Your task:
The word "orange" occurs in some lines of the data. Return each such line.

Information shown:
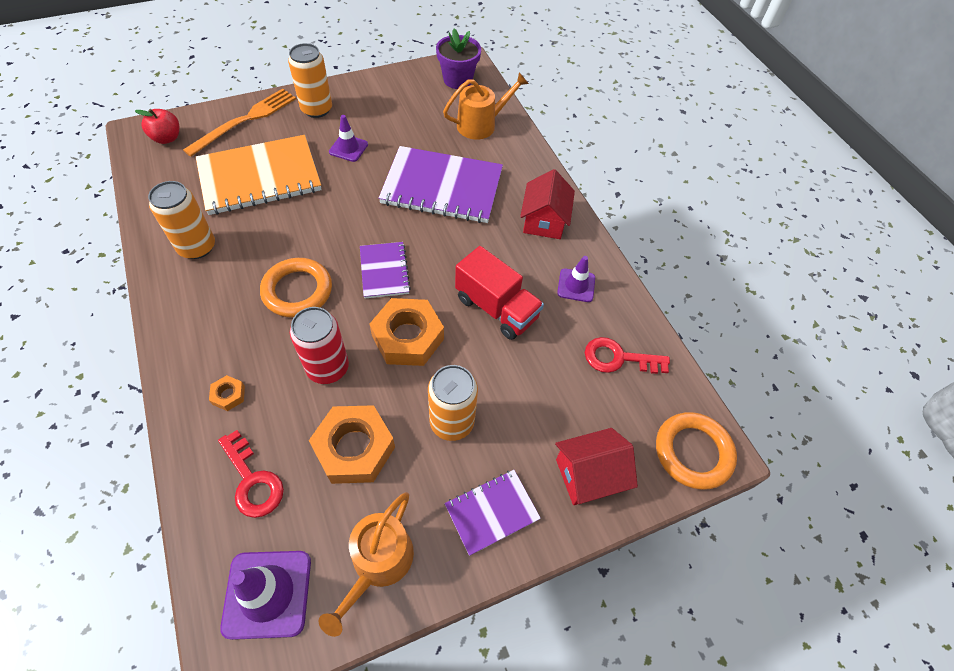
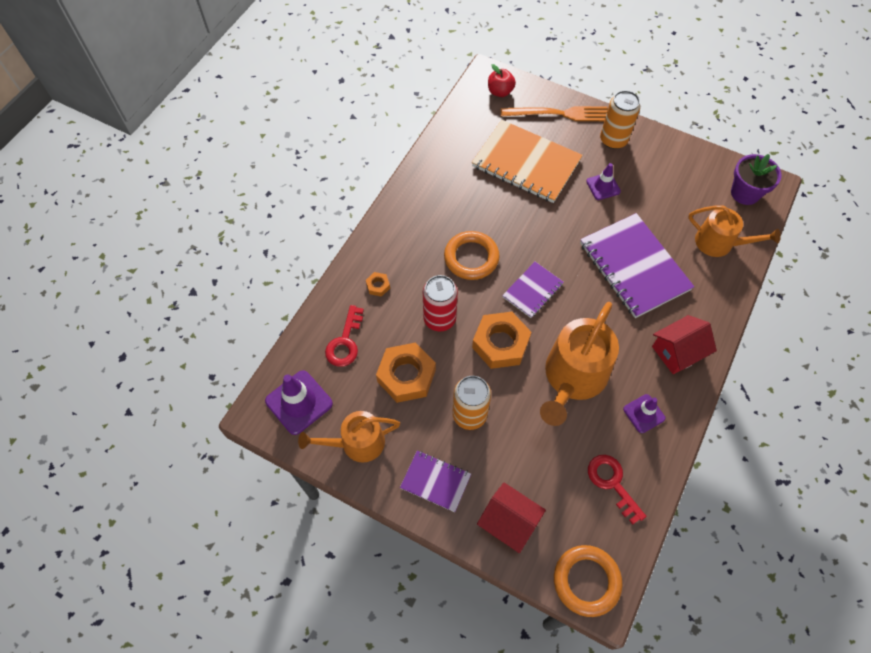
camera: 55 degrees right, 5 degrees up
(197, 247) = (446, 182): orange can -> none
(496, 308) = (573, 377): red truck -> orange watering can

Exercise result:
(197, 247) = (446, 182): orange can -> none
(496, 308) = (573, 377): red truck -> orange watering can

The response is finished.